▶ **Given information**:
******************************

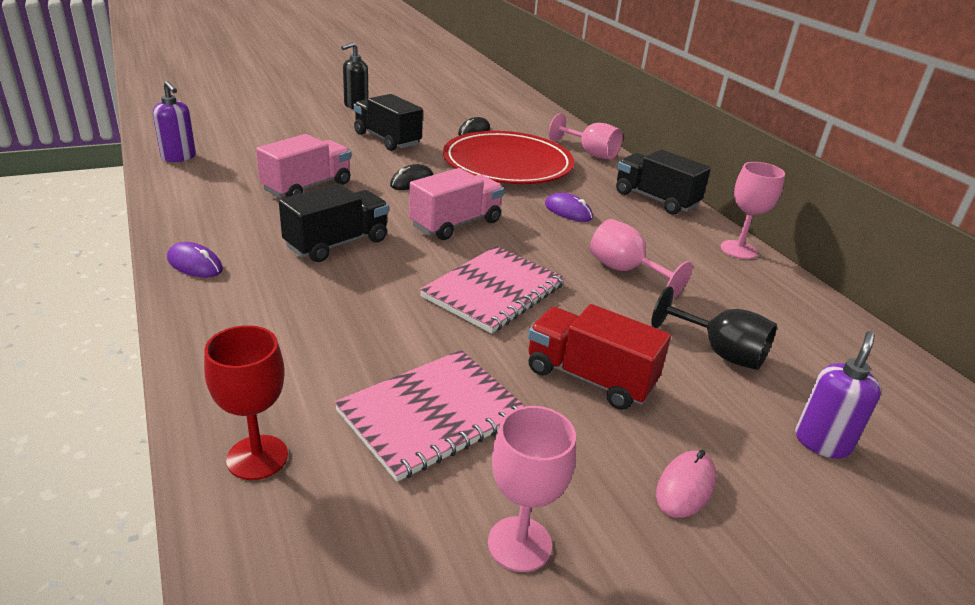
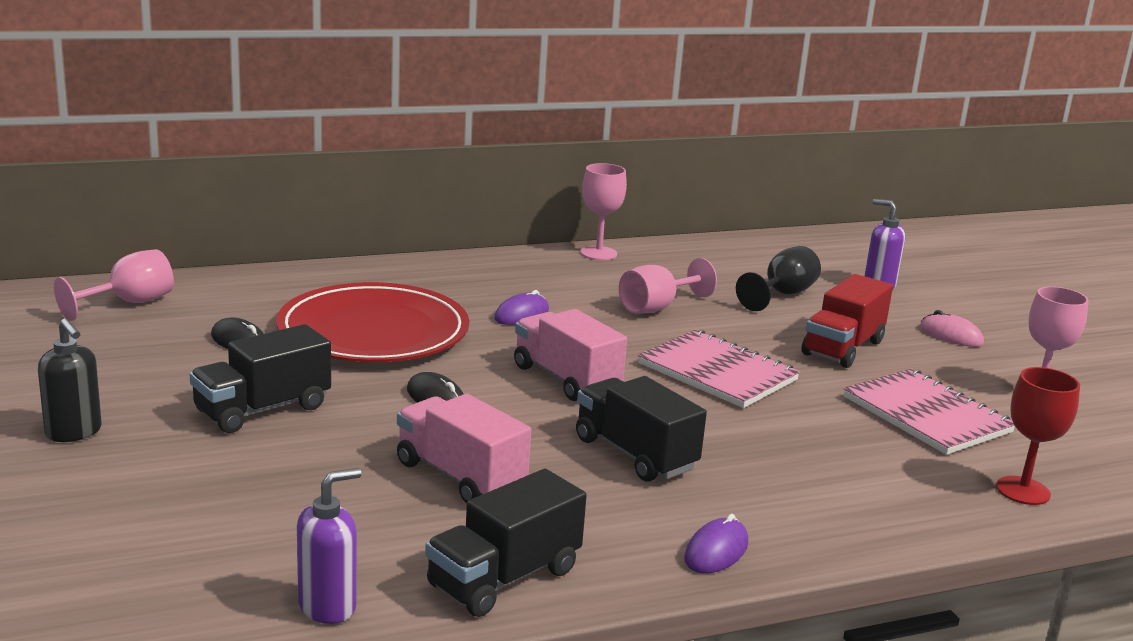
camera: 85 degrees left, 10 degrees down
(590, 153) = (338, 278): pink goblet -> pink goblet (129, 303)
(655, 200) = (484, 267): black truck -> black truck (504, 578)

******************************

▶ **Task prompt**:
Copy every line above exactly, leaving no picture in the copy.

▶ **Result of this task**:
camera: 85 degrees left, 10 degrees down
(590, 153) = (338, 278): pink goblet -> pink goblet (129, 303)
(655, 200) = (484, 267): black truck -> black truck (504, 578)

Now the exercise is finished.